**BRIEF:** Tally the lines below that hold the string "brick", and report the tally by itself.
(GIVEN ENTRIES begins)
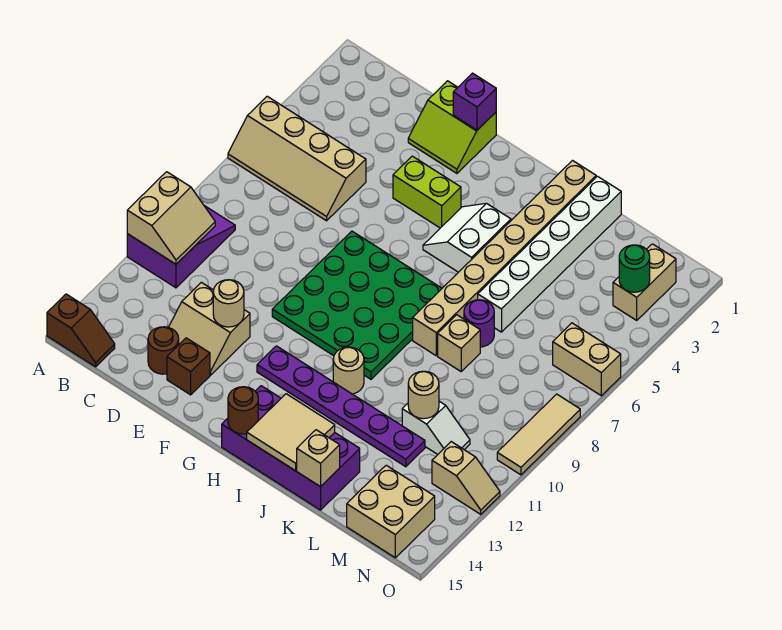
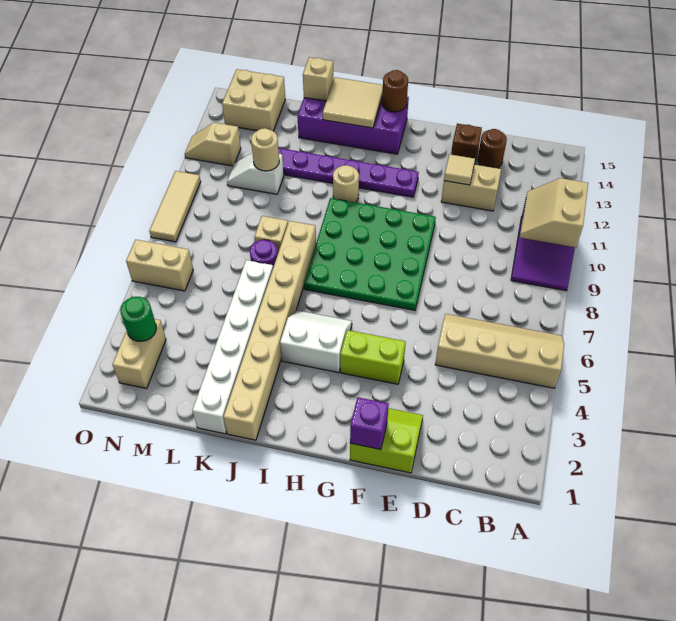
brown slope A15:B15 level 1 top A -> none
tan round brick E12 level 2 -> tan tile E12 level 2
white slope H4:I5 level 1 top I -> white slope H4:I5 level 1 top 4

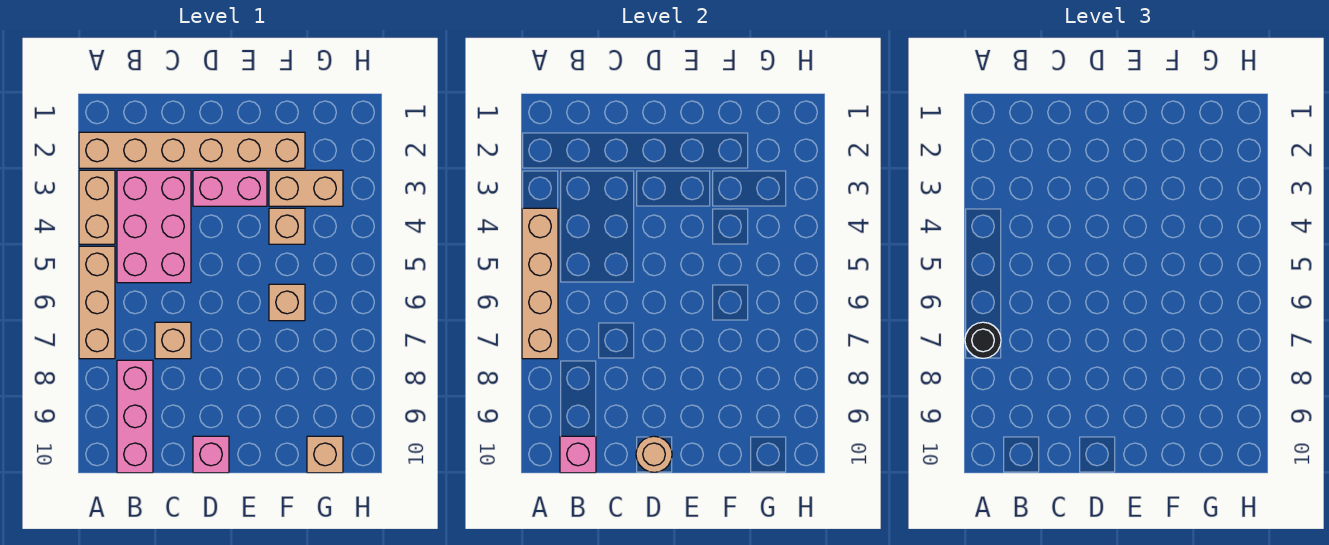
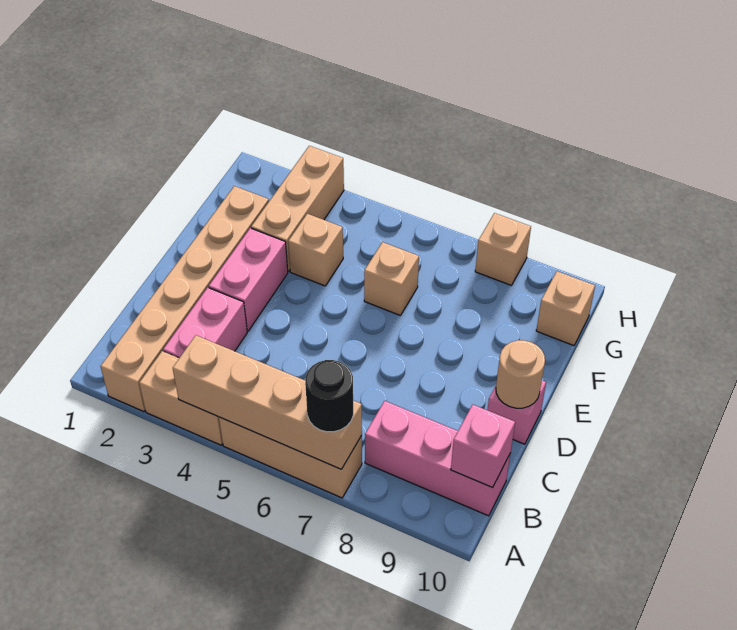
pink brick B3:C5 level 1 -> pink brick B3:C3 level 1
tan brick C7 level 1 -> tan brick H8 level 1
tan brick F3:G3 level 1 -> tan brick F3:H3 level 1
(GIVEN ENTRIES ends)
**ANSWER BELOW:** 4